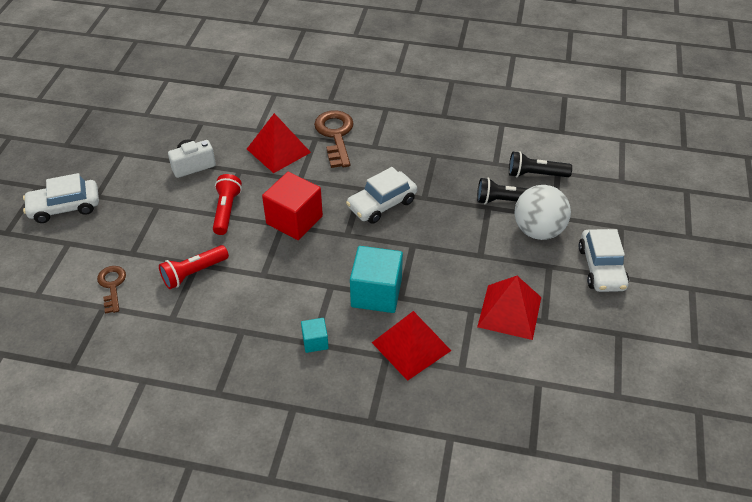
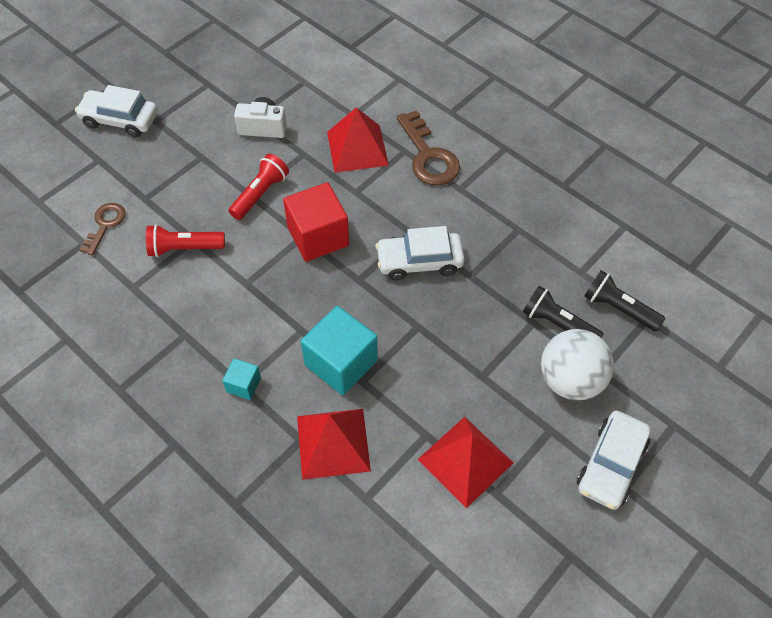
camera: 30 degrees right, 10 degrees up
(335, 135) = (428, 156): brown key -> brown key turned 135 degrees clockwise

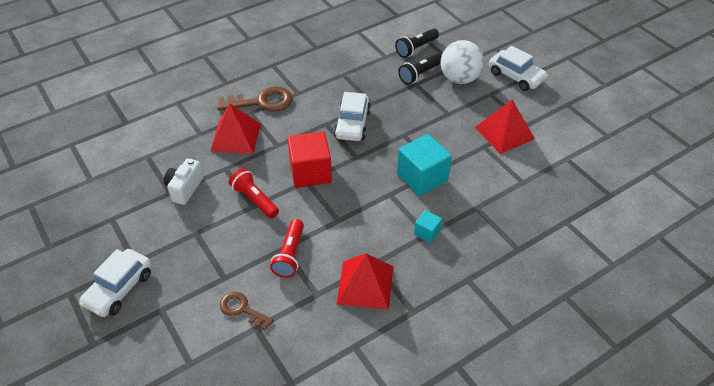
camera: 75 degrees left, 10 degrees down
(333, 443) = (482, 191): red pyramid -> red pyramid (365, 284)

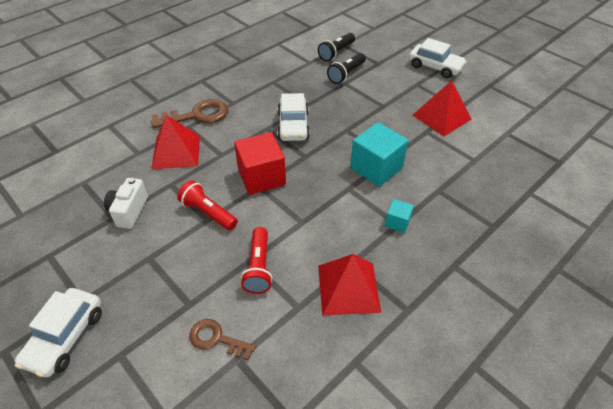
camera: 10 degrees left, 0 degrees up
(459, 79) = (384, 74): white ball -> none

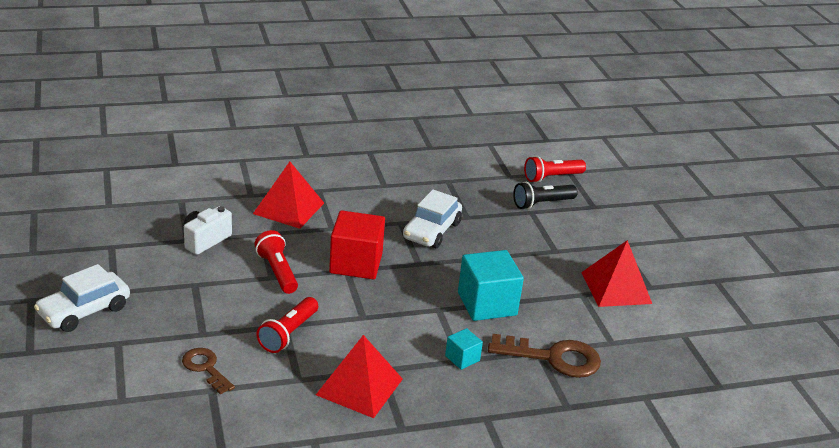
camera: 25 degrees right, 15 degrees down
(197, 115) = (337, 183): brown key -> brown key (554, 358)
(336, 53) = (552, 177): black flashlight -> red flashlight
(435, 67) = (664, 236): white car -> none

* _Your instructions_: Copy out exactly the lines running from the line with "(336, 53) = (552, 177): black" to the end of the records, inclusive.

* _Answer space_:
(336, 53) = (552, 177): black flashlight -> red flashlight
(435, 67) = (664, 236): white car -> none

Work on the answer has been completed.